### Exercise
Only a number is required: how many lines of the material contain the string "grey".

### Records shown
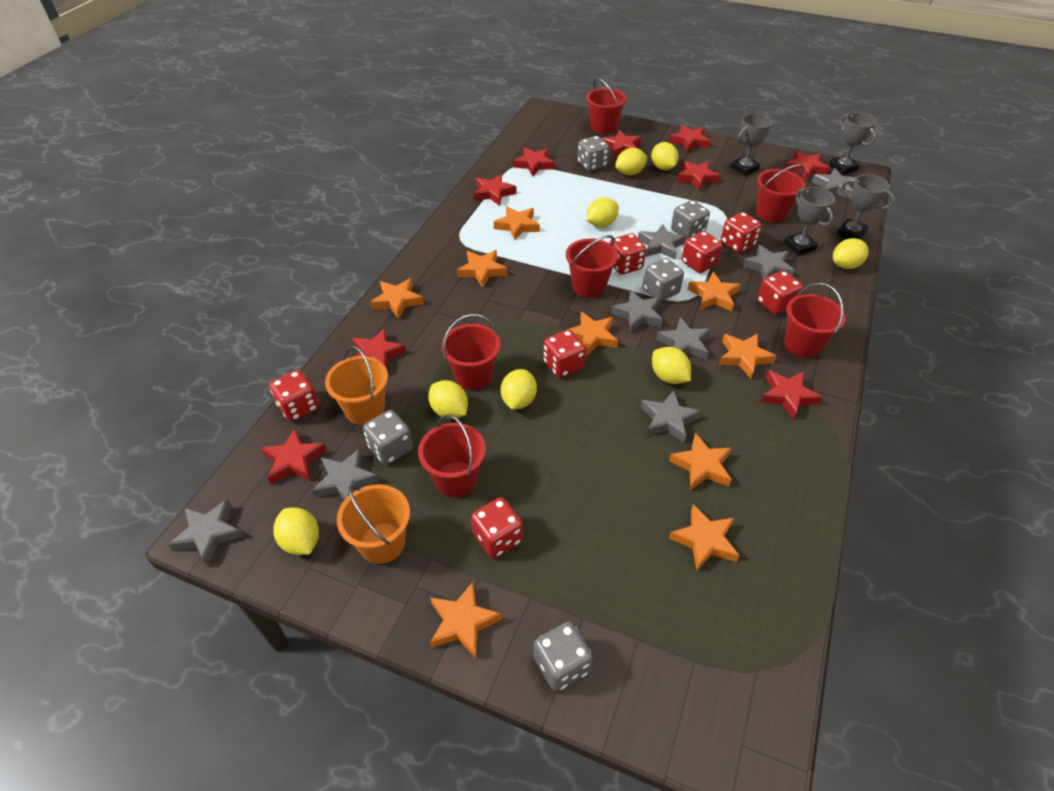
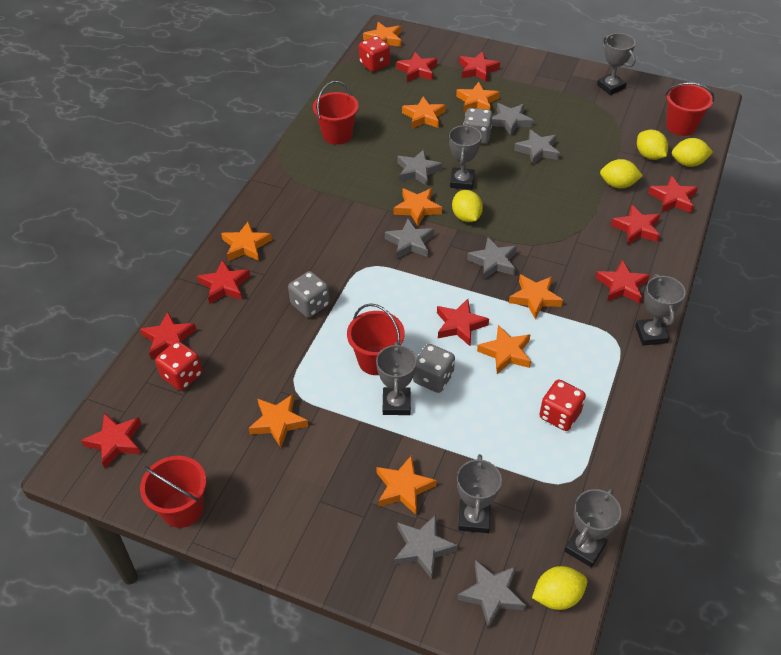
grey dice: 5 -> 3
grey star: 8 -> 7
grey trophy: 4 -> 6
orange bucket: 2 -> 0
red bucket: 6 -> 4
red dice: 7 -> 3
yellow lemon: 8 -> 5

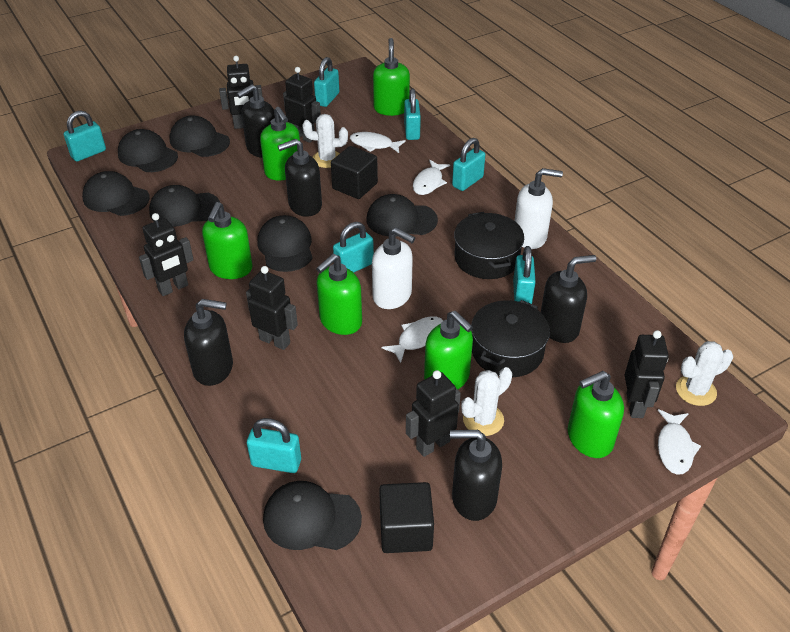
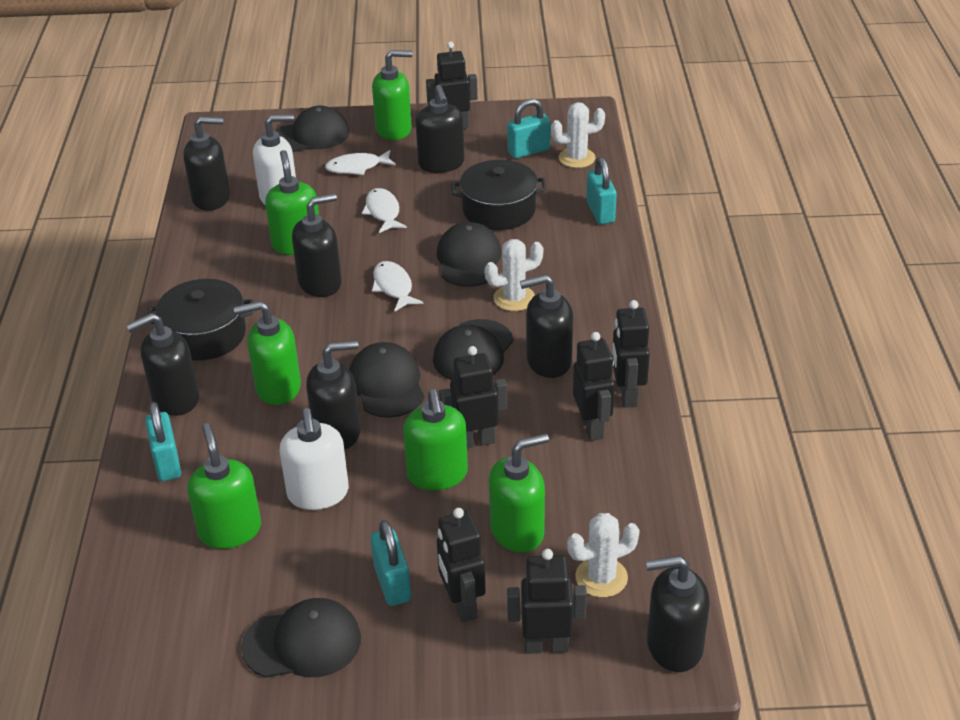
black cap: 7 -> 5
black cube: 2 -> 0
black soap dispenser: 5 -> 7
turquoise padlock: 7 -> 4
white fish: 4 -> 3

### Completed exercise
3